Records supplied Block Start
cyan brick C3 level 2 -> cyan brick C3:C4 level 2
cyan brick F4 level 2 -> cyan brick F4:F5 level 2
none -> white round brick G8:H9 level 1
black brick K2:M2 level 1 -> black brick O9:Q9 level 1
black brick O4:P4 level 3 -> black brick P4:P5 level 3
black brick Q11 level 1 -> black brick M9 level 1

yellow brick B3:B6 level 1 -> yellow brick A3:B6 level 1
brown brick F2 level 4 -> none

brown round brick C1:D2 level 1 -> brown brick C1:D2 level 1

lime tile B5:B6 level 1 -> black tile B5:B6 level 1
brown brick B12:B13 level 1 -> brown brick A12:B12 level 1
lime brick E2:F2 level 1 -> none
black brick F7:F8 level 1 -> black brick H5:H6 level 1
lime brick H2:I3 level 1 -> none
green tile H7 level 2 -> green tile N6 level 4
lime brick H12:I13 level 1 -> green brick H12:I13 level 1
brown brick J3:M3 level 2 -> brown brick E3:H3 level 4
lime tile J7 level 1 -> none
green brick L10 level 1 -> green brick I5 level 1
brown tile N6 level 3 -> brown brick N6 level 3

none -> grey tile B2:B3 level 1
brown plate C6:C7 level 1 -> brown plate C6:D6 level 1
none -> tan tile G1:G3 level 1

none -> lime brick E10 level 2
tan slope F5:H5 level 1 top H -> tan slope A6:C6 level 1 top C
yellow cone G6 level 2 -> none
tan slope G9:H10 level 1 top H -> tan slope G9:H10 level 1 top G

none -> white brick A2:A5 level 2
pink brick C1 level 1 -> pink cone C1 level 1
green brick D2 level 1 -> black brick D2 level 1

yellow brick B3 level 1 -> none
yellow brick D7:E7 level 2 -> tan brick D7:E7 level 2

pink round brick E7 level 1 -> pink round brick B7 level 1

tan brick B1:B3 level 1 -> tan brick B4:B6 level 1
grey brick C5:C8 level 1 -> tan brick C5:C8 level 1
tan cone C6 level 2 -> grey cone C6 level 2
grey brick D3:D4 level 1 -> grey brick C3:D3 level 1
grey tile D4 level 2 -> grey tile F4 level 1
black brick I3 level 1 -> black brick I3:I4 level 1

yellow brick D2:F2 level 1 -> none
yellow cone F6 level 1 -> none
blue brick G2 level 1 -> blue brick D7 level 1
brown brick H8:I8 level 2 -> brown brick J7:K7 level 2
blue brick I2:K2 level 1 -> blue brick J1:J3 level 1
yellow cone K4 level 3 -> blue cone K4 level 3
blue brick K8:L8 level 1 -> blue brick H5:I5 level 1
Records supplied Block End
Count up the lines above in which the word "slope" appears, and give nothing but that count.

_Answer to this problem:_ 2